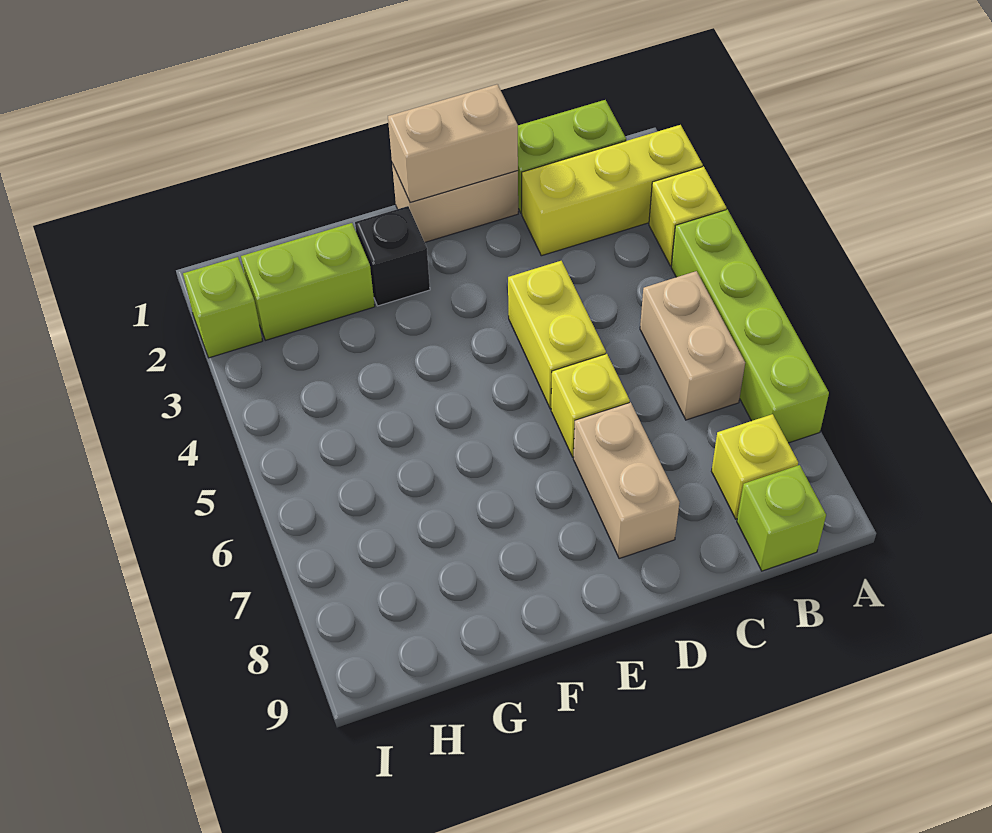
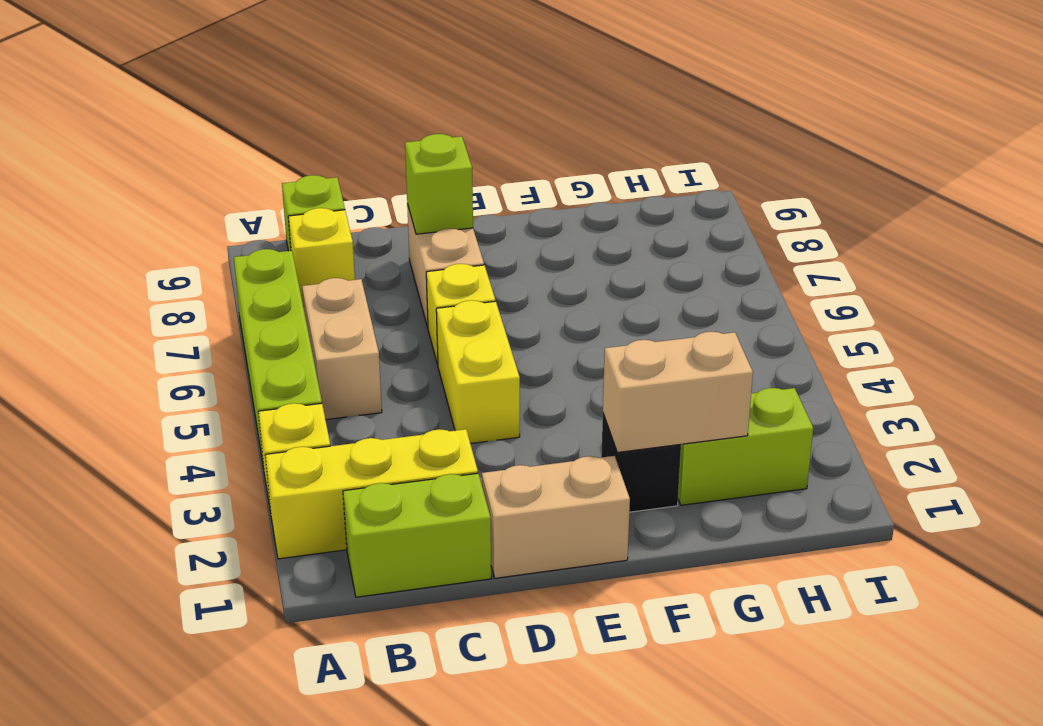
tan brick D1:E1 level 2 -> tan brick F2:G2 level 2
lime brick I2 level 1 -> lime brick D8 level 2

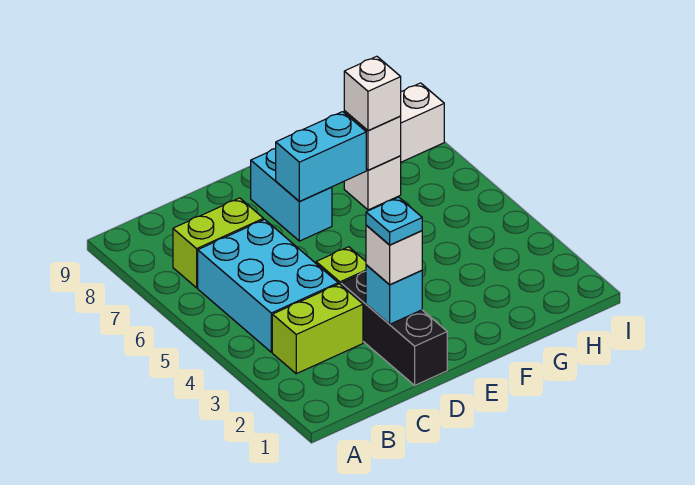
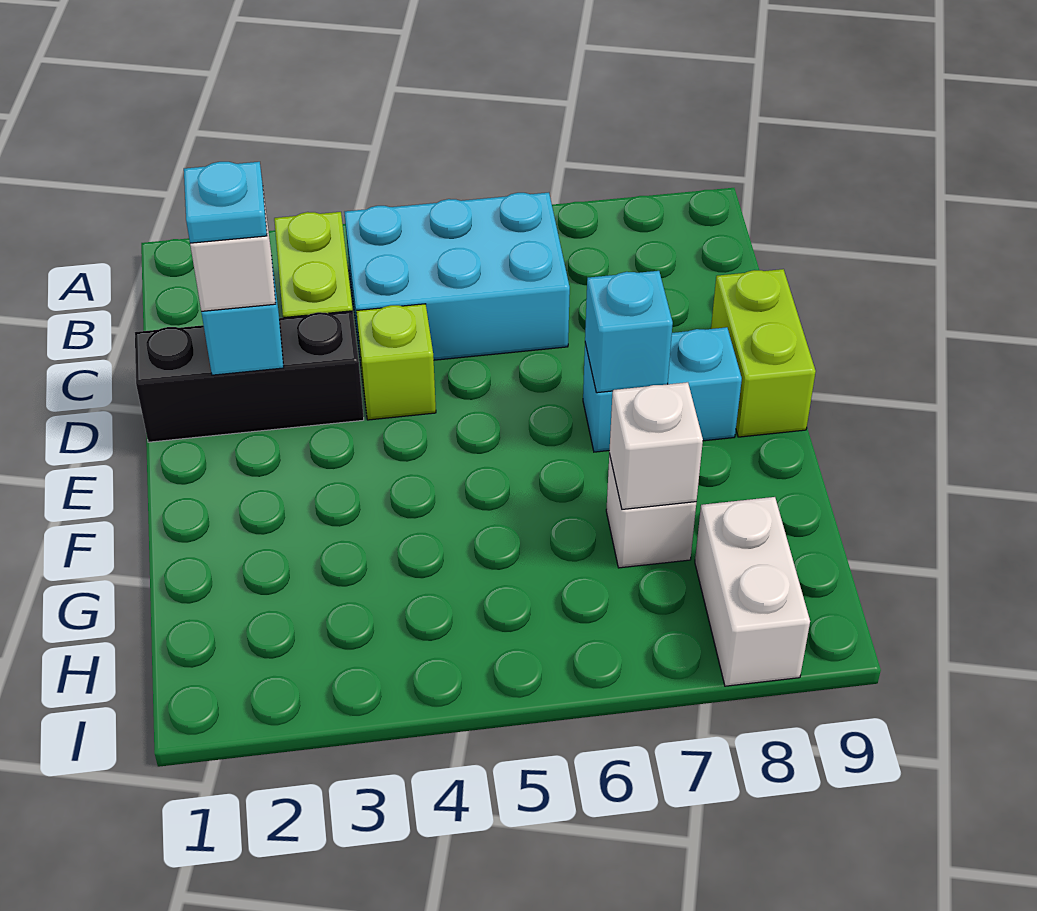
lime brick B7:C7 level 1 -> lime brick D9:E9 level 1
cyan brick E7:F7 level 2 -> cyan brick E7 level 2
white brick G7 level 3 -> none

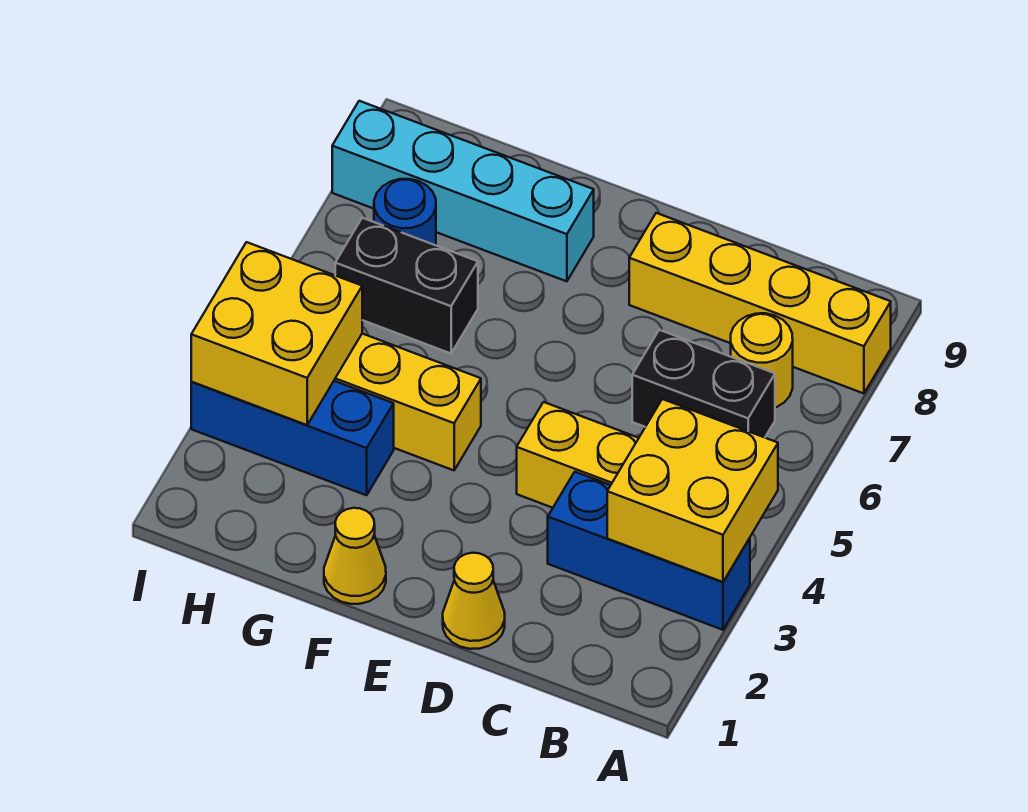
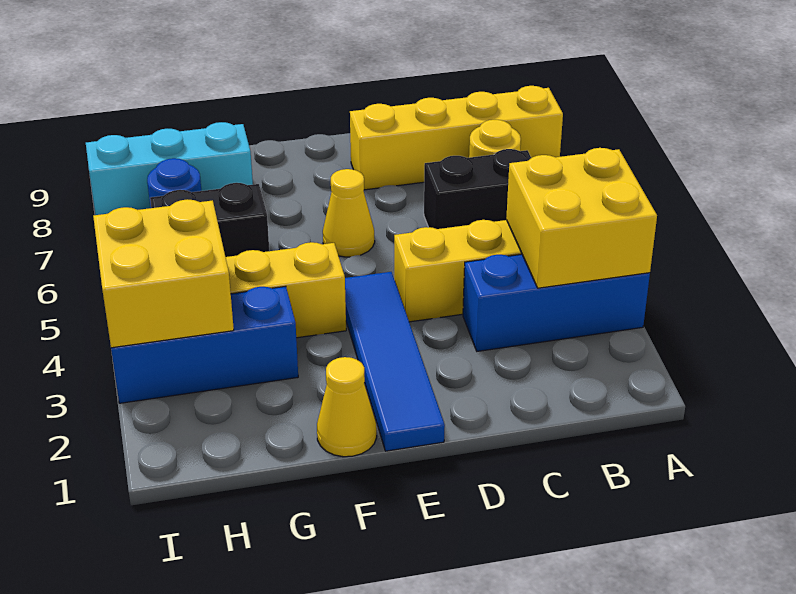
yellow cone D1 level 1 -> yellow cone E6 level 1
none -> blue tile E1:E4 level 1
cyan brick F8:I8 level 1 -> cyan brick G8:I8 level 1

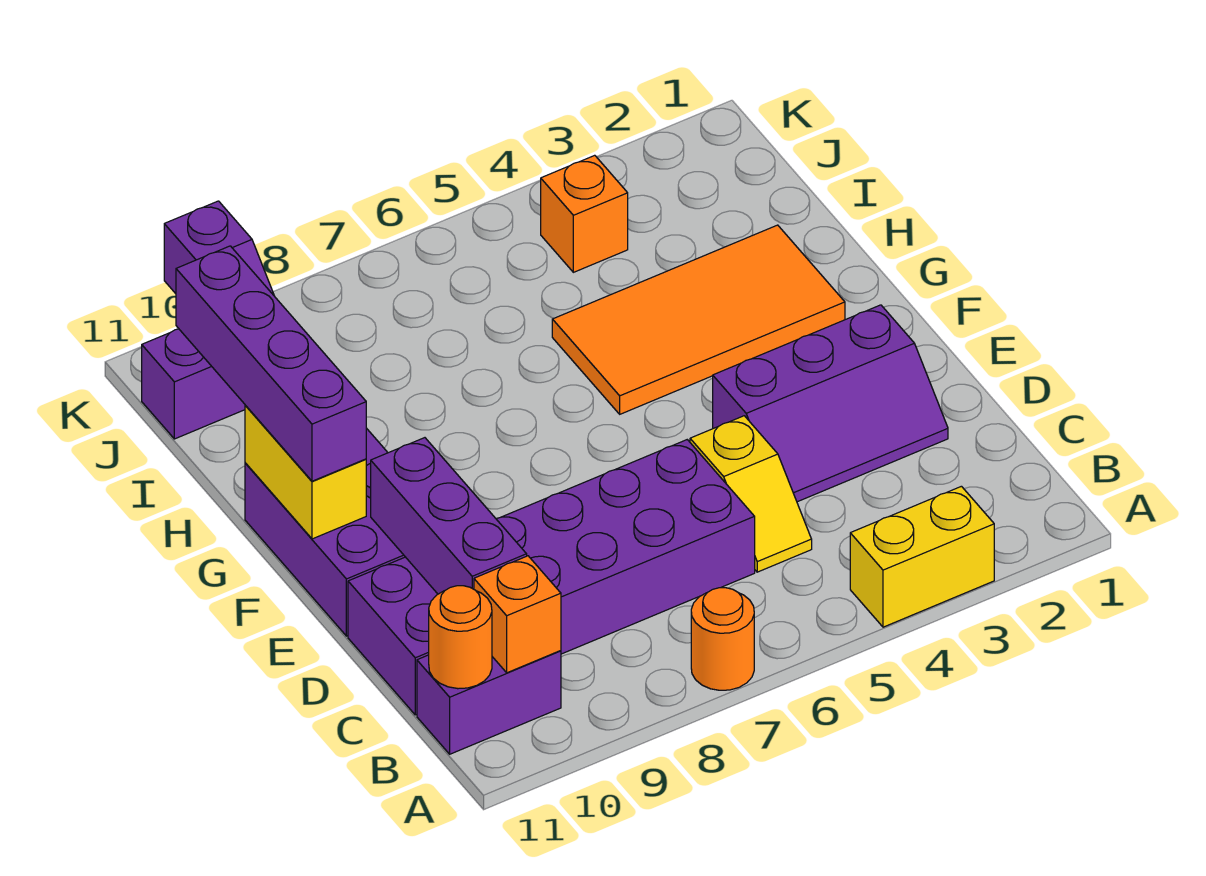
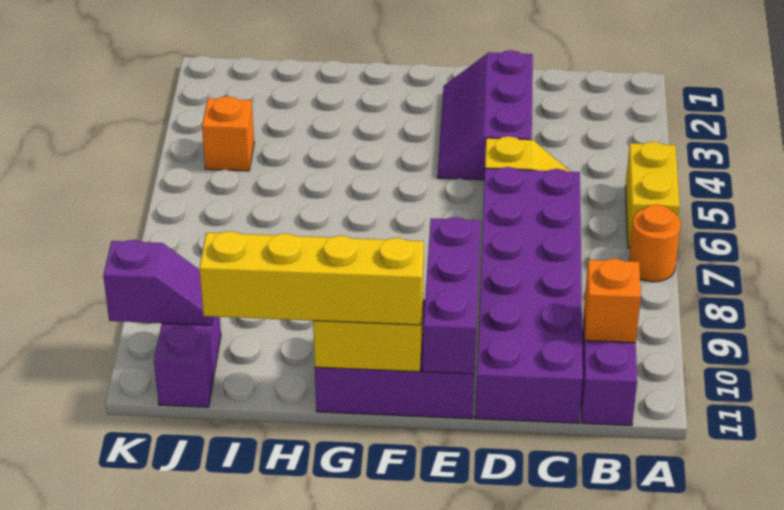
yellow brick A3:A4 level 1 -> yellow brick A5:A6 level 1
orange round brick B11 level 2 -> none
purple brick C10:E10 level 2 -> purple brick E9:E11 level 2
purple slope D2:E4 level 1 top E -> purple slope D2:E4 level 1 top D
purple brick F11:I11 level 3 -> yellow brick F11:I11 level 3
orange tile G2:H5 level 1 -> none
= = = = = = =
* [TASK DESCRIPTION]: Starting from the line containing "cyan brick E7:F7", repeat each line exactly through the end of the entries, including the last, while leaving pictures out.

* [RESPONSE]:
cyan brick E7:F7 level 2 -> cyan brick E7 level 2
white brick G7 level 3 -> none

yellow cone D1 level 1 -> yellow cone E6 level 1
none -> blue tile E1:E4 level 1
cyan brick F8:I8 level 1 -> cyan brick G8:I8 level 1

yellow brick A3:A4 level 1 -> yellow brick A5:A6 level 1
orange round brick B11 level 2 -> none
purple brick C10:E10 level 2 -> purple brick E9:E11 level 2
purple slope D2:E4 level 1 top E -> purple slope D2:E4 level 1 top D
purple brick F11:I11 level 3 -> yellow brick F11:I11 level 3
orange tile G2:H5 level 1 -> none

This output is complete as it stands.